■ Supplied information:
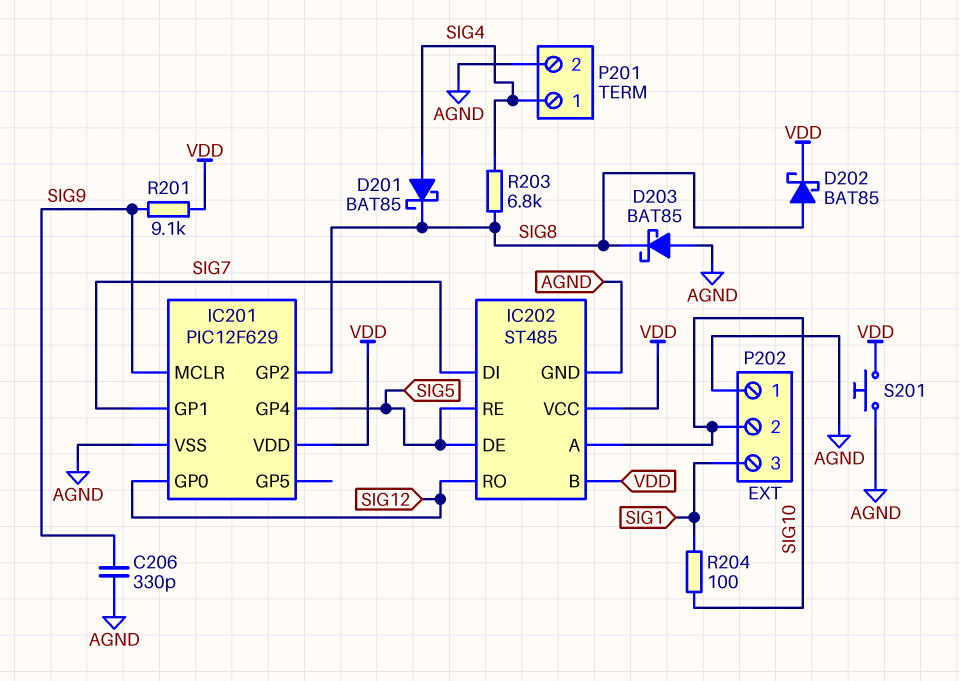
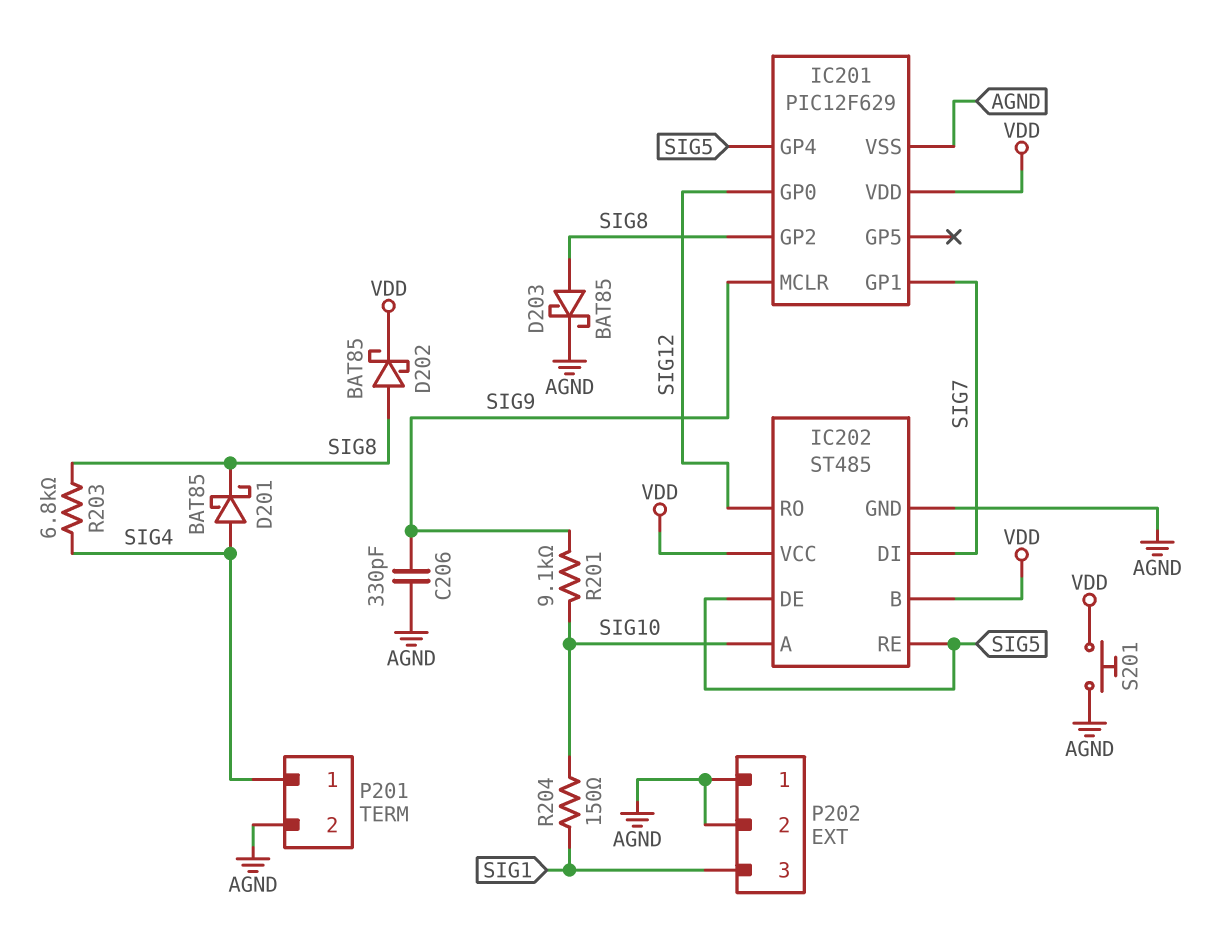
D203: schottky BAT85 (A AGND, K SIG8) -> schottky BAT85 (A SIG8, K AGND)
P202 pin 2: SIG10 -> AGND
R201: 9.1k (SIG9, VDD) -> 9.1k (SIG9, SIG10)
R204: 100 (SIG1, SIG10) -> 150 (SIG1, SIG10)

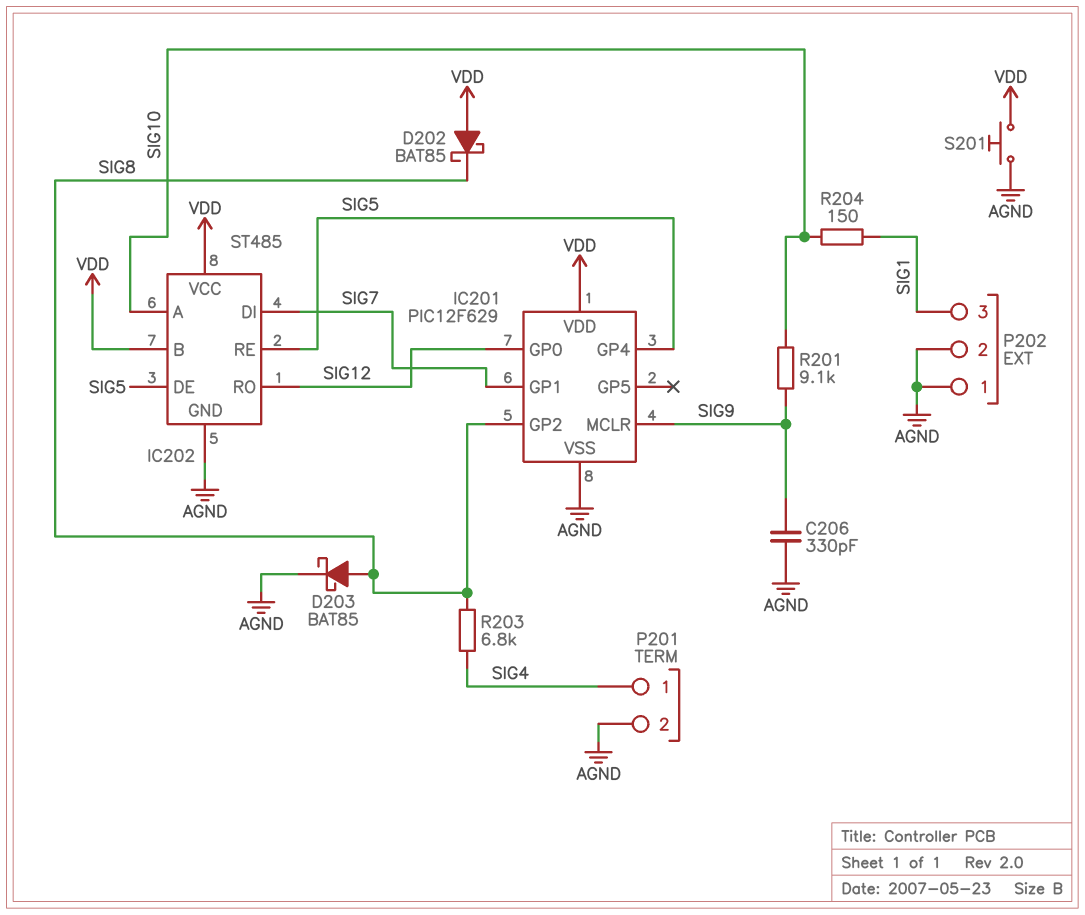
D201: schottky BAT85 (A SIG4, K SIG8) -> none
D202: schottky BAT85 (A SIG8, K VDD) -> schottky BAT85 (A VDD, K SIG8)

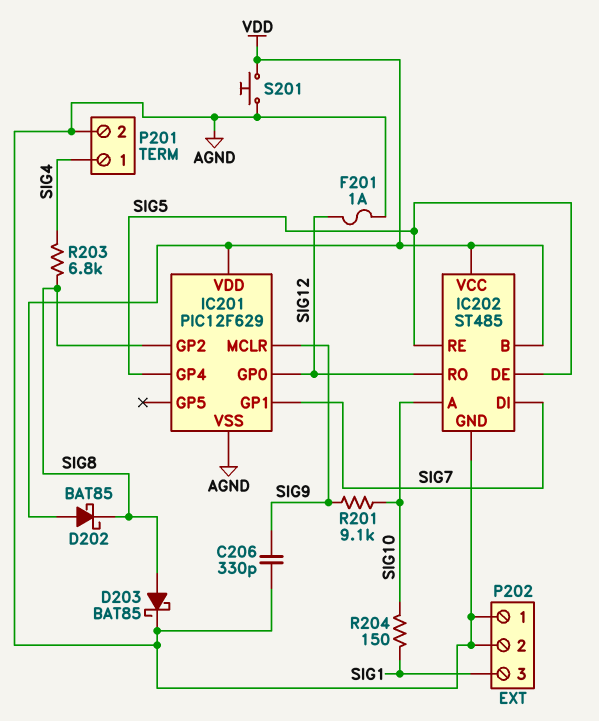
F201: none -> 1A (AGND, SIG12)

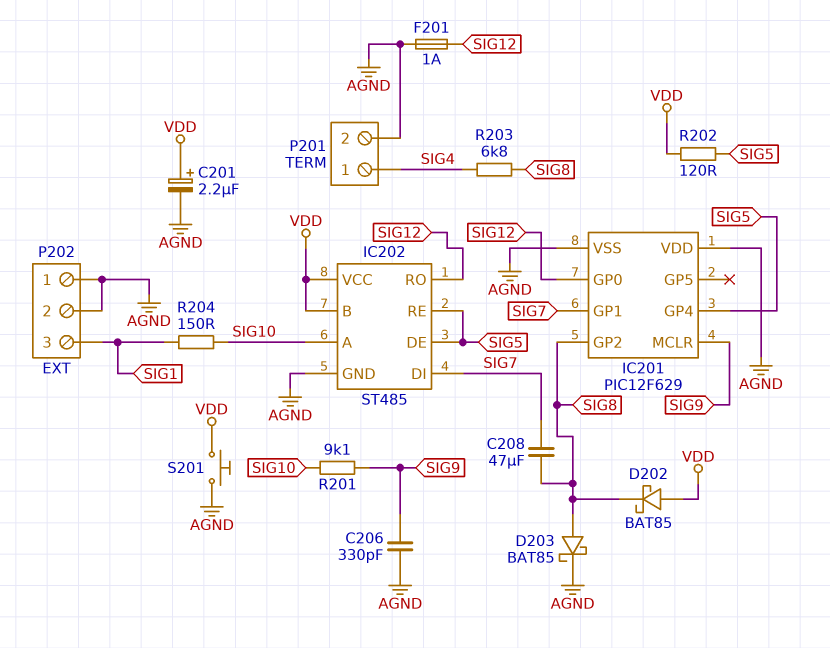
C201: none -> 2.2uF (plus VDD, minus AGND)
C208: none -> 47uF (SIG7, SIG8)
IC201 pin VDD: VDD -> AGND
R202: none -> 120 (SIG5, VDD)

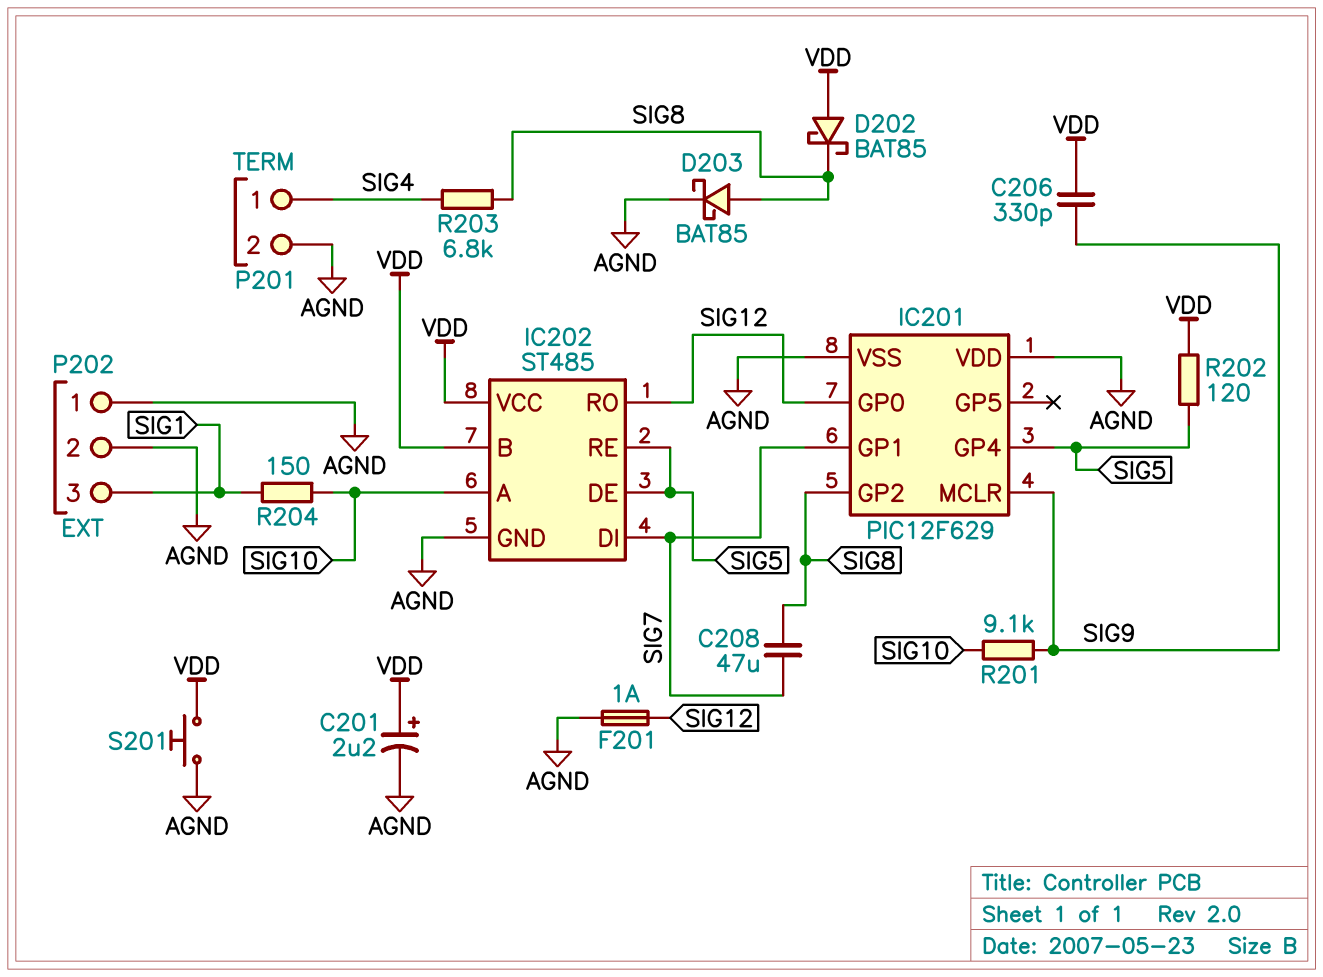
C206: 330pF (AGND, SIG9) -> 330pF (SIG9, VDD)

■ Assignment: The answer should consist solely of the lines from the one containing "C208: none -> 47uF (SIG7, SIG8)" through the last line of the material, copied exactly, with pictures left out.

■ Answer to the problem:
C208: none -> 47uF (SIG7, SIG8)
IC201 pin VDD: VDD -> AGND
R202: none -> 120 (SIG5, VDD)

C206: 330pF (AGND, SIG9) -> 330pF (SIG9, VDD)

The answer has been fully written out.